Would you restate the entries below word for word, starting at the first line and ending with the one that has "pink scissors: 4 -> 7"?

** DATA EXTRACT **

━━━━━━━━━━━━━━━━━━━━━━━━━━━━━━

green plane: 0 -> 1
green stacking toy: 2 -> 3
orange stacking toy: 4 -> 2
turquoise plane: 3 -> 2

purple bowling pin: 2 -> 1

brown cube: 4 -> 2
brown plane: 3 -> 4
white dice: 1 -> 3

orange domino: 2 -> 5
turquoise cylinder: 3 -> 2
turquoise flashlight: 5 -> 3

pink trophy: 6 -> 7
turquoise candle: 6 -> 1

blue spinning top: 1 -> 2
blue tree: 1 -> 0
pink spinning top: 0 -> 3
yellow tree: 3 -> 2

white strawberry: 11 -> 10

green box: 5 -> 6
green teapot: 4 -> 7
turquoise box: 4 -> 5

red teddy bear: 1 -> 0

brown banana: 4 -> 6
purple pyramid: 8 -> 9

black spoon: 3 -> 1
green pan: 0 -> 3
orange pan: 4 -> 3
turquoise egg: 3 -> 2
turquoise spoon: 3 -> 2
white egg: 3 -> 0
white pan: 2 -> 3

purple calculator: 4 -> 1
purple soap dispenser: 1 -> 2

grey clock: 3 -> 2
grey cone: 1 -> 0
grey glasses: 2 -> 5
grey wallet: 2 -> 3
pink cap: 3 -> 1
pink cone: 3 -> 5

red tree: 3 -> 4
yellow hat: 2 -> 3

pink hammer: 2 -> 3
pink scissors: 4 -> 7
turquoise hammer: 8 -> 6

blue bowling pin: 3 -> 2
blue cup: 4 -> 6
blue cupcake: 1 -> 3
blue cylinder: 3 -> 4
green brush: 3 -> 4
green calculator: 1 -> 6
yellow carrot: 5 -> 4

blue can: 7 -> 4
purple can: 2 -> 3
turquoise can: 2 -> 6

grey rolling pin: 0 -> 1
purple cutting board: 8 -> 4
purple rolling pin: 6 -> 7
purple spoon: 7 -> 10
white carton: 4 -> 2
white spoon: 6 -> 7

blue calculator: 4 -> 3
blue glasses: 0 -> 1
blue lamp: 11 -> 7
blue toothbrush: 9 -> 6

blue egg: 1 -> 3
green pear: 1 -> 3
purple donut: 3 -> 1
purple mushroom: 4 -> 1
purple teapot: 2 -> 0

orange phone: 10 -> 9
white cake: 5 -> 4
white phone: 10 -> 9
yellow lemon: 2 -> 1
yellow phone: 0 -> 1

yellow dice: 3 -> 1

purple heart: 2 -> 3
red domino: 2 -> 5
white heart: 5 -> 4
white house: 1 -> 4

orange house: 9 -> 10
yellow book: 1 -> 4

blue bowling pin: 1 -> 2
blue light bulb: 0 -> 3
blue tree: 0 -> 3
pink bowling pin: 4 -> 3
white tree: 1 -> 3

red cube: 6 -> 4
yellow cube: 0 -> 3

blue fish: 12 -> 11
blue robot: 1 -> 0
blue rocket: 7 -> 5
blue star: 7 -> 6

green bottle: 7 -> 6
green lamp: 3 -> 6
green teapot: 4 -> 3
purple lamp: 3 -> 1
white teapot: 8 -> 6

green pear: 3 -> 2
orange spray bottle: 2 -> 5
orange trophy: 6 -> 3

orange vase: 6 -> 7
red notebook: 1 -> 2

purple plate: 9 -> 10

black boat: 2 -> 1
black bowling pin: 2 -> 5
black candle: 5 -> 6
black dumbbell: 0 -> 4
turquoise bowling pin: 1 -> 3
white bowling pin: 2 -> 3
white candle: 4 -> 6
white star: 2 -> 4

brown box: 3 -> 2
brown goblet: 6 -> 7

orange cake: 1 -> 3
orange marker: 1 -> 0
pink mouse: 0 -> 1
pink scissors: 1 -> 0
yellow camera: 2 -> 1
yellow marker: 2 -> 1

━━━━━━━━━━━━━━━━━━━━━━━━━━━━━━

** EXERCISE SOLUTION **
green plane: 0 -> 1
green stacking toy: 2 -> 3
orange stacking toy: 4 -> 2
turquoise plane: 3 -> 2

purple bowling pin: 2 -> 1

brown cube: 4 -> 2
brown plane: 3 -> 4
white dice: 1 -> 3

orange domino: 2 -> 5
turquoise cylinder: 3 -> 2
turquoise flashlight: 5 -> 3

pink trophy: 6 -> 7
turquoise candle: 6 -> 1

blue spinning top: 1 -> 2
blue tree: 1 -> 0
pink spinning top: 0 -> 3
yellow tree: 3 -> 2

white strawberry: 11 -> 10

green box: 5 -> 6
green teapot: 4 -> 7
turquoise box: 4 -> 5

red teddy bear: 1 -> 0

brown banana: 4 -> 6
purple pyramid: 8 -> 9

black spoon: 3 -> 1
green pan: 0 -> 3
orange pan: 4 -> 3
turquoise egg: 3 -> 2
turquoise spoon: 3 -> 2
white egg: 3 -> 0
white pan: 2 -> 3

purple calculator: 4 -> 1
purple soap dispenser: 1 -> 2

grey clock: 3 -> 2
grey cone: 1 -> 0
grey glasses: 2 -> 5
grey wallet: 2 -> 3
pink cap: 3 -> 1
pink cone: 3 -> 5

red tree: 3 -> 4
yellow hat: 2 -> 3

pink hammer: 2 -> 3
pink scissors: 4 -> 7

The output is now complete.